Look through the records below for the line holding "BT1 pin TXD: MI -> 5". Write it out exactly, with each following line through the line holding "HALL2: SS49E -> KY-003".
▼▼▼
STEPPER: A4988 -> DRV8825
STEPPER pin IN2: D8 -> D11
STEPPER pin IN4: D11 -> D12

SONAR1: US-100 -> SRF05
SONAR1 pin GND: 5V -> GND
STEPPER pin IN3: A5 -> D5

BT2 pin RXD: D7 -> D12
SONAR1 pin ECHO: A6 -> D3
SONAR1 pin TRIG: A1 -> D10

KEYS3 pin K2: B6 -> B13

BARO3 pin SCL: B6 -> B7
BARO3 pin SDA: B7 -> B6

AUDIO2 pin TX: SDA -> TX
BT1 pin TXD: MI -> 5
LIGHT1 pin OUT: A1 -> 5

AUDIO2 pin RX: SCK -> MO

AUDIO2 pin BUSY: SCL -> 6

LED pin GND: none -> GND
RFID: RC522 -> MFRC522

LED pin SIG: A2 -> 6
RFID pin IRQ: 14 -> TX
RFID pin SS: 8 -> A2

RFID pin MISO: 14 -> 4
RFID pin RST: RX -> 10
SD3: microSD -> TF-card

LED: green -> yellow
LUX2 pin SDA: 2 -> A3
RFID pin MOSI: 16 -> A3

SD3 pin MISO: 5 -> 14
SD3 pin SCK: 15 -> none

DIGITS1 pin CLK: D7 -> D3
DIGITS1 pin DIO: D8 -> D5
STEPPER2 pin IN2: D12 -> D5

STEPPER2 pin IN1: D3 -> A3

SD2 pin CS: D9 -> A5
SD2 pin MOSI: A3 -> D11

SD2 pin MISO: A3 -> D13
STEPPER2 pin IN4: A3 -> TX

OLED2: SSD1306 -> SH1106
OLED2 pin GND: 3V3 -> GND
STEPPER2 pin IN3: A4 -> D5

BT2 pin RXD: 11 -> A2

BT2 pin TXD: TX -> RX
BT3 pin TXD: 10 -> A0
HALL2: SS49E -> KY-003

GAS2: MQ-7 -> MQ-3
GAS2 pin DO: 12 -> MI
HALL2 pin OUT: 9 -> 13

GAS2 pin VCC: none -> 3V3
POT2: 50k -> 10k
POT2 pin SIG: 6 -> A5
▲▲▲
▶ [Reply to the exercise]
BT1 pin TXD: MI -> 5
LIGHT1 pin OUT: A1 -> 5

AUDIO2 pin RX: SCK -> MO

AUDIO2 pin BUSY: SCL -> 6

LED pin GND: none -> GND
RFID: RC522 -> MFRC522

LED pin SIG: A2 -> 6
RFID pin IRQ: 14 -> TX
RFID pin SS: 8 -> A2

RFID pin MISO: 14 -> 4
RFID pin RST: RX -> 10
SD3: microSD -> TF-card

LED: green -> yellow
LUX2 pin SDA: 2 -> A3
RFID pin MOSI: 16 -> A3

SD3 pin MISO: 5 -> 14
SD3 pin SCK: 15 -> none

DIGITS1 pin CLK: D7 -> D3
DIGITS1 pin DIO: D8 -> D5
STEPPER2 pin IN2: D12 -> D5

STEPPER2 pin IN1: D3 -> A3

SD2 pin CS: D9 -> A5
SD2 pin MOSI: A3 -> D11

SD2 pin MISO: A3 -> D13
STEPPER2 pin IN4: A3 -> TX

OLED2: SSD1306 -> SH1106
OLED2 pin GND: 3V3 -> GND
STEPPER2 pin IN3: A4 -> D5

BT2 pin RXD: 11 -> A2

BT2 pin TXD: TX -> RX
BT3 pin TXD: 10 -> A0
HALL2: SS49E -> KY-003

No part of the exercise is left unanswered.